Required action: Only text belongs in your copy of the listing below; reproduce it exactly and leave out the pictures.

Record excerpts:
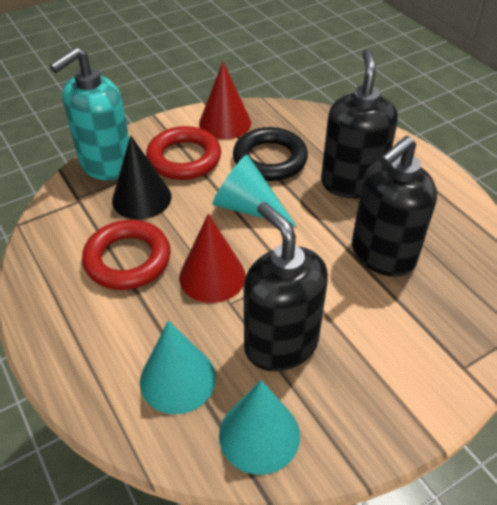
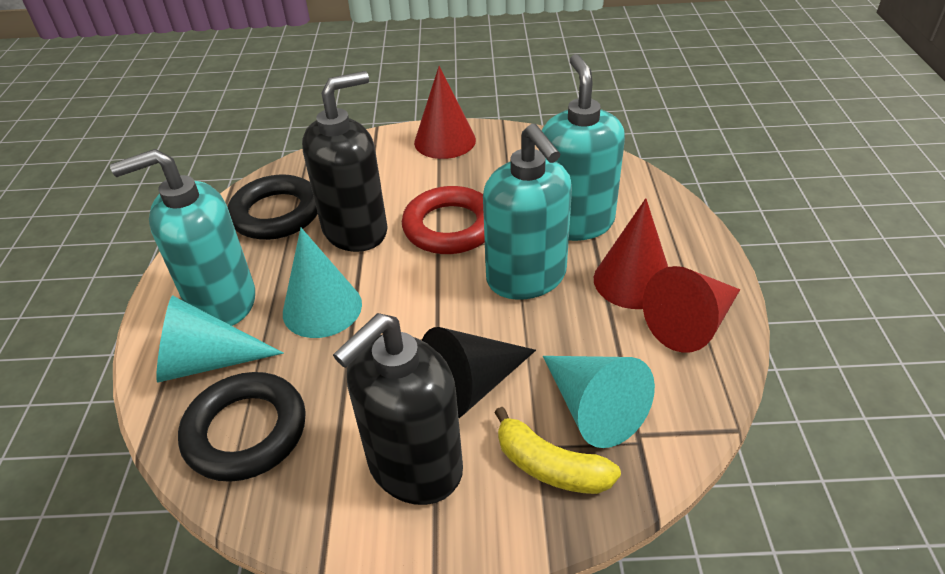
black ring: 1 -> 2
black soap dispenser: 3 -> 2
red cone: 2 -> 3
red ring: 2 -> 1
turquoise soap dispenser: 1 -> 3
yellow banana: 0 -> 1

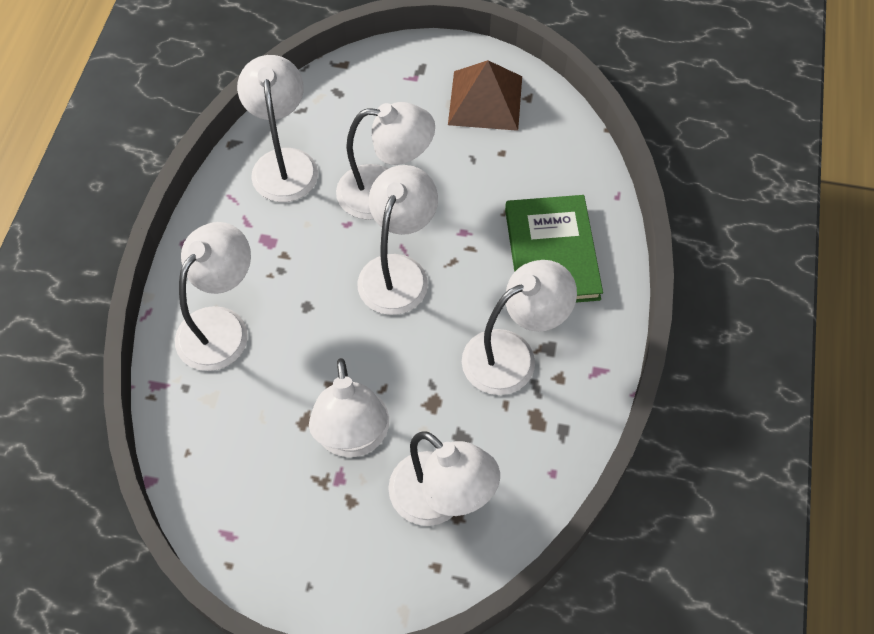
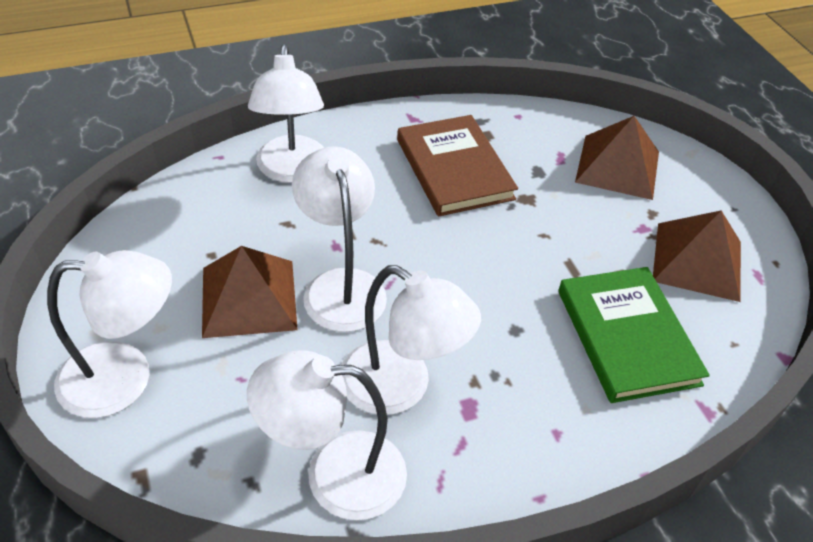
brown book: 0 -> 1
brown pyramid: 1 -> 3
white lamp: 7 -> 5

Result below:
black ring: 1 -> 2
black soap dispenser: 3 -> 2
red cone: 2 -> 3
red ring: 2 -> 1
turquoise soap dispenser: 1 -> 3
yellow banana: 0 -> 1

brown book: 0 -> 1
brown pyramid: 1 -> 3
white lamp: 7 -> 5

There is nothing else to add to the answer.